┌─ RECORDS FOR PROCESSING
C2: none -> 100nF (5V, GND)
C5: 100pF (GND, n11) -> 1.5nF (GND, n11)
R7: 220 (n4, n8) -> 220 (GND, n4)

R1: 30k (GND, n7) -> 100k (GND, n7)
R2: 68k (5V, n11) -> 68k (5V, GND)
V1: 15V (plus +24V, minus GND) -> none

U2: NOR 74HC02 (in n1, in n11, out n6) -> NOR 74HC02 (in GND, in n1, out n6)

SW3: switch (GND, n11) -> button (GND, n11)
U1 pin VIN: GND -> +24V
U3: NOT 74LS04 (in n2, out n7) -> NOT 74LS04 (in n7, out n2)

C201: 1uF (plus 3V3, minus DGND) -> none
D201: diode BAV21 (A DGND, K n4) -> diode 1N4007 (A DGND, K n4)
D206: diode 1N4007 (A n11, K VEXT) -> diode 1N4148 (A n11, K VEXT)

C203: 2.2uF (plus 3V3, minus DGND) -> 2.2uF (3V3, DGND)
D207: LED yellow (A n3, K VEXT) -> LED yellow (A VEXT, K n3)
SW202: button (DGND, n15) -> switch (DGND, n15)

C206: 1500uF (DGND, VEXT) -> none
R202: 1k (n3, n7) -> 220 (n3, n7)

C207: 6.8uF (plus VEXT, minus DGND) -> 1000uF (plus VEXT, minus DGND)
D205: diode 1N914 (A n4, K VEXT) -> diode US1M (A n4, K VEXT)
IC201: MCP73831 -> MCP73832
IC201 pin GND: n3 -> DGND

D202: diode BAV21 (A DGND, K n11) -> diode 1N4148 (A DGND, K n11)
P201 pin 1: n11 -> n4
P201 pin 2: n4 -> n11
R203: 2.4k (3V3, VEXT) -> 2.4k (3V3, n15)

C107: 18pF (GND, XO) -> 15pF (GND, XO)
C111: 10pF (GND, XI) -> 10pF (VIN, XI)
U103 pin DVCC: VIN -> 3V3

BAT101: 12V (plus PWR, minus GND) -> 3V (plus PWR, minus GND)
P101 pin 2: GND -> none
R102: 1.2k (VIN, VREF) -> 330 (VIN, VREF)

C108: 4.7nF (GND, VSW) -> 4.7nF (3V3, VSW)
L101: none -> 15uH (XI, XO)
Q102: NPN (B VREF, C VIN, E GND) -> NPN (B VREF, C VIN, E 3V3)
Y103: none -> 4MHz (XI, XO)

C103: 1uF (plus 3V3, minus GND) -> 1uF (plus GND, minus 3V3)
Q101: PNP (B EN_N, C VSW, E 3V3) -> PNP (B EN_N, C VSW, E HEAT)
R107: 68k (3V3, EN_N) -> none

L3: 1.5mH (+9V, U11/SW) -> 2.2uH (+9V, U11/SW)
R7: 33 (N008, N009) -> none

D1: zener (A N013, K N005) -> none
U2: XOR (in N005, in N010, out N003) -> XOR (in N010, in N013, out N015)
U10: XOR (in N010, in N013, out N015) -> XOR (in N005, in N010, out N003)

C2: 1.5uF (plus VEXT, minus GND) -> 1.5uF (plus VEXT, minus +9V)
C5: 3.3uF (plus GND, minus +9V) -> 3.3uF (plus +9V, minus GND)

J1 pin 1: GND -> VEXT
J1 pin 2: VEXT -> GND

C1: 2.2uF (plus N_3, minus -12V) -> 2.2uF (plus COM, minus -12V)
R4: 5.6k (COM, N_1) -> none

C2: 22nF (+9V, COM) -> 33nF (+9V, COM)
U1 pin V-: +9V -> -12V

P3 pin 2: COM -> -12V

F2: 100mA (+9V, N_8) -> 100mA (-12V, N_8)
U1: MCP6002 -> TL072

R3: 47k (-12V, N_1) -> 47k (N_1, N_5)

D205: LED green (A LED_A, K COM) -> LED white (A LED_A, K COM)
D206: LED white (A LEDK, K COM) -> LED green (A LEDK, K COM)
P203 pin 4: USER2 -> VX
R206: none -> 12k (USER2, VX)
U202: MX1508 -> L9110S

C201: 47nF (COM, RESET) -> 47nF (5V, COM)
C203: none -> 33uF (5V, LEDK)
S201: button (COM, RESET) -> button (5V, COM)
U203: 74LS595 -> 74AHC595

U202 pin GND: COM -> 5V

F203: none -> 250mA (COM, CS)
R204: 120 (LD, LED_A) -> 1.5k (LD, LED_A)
└─
→ PROBLEM DESCRIPTION: Output, from the data above, the lines from the line with "Q101: PNP (B" to the line with "R4: 5.6k (COM, N_1) -> none" exactly as they stand, both ends included and nothing else.

→ RESULT FOR THIS TASK:
Q101: PNP (B EN_N, C VSW, E 3V3) -> PNP (B EN_N, C VSW, E HEAT)
R107: 68k (3V3, EN_N) -> none

L3: 1.5mH (+9V, U11/SW) -> 2.2uH (+9V, U11/SW)
R7: 33 (N008, N009) -> none

D1: zener (A N013, K N005) -> none
U2: XOR (in N005, in N010, out N003) -> XOR (in N010, in N013, out N015)
U10: XOR (in N010, in N013, out N015) -> XOR (in N005, in N010, out N003)

C2: 1.5uF (plus VEXT, minus GND) -> 1.5uF (plus VEXT, minus +9V)
C5: 3.3uF (plus GND, minus +9V) -> 3.3uF (plus +9V, minus GND)

J1 pin 1: GND -> VEXT
J1 pin 2: VEXT -> GND

C1: 2.2uF (plus N_3, minus -12V) -> 2.2uF (plus COM, minus -12V)
R4: 5.6k (COM, N_1) -> none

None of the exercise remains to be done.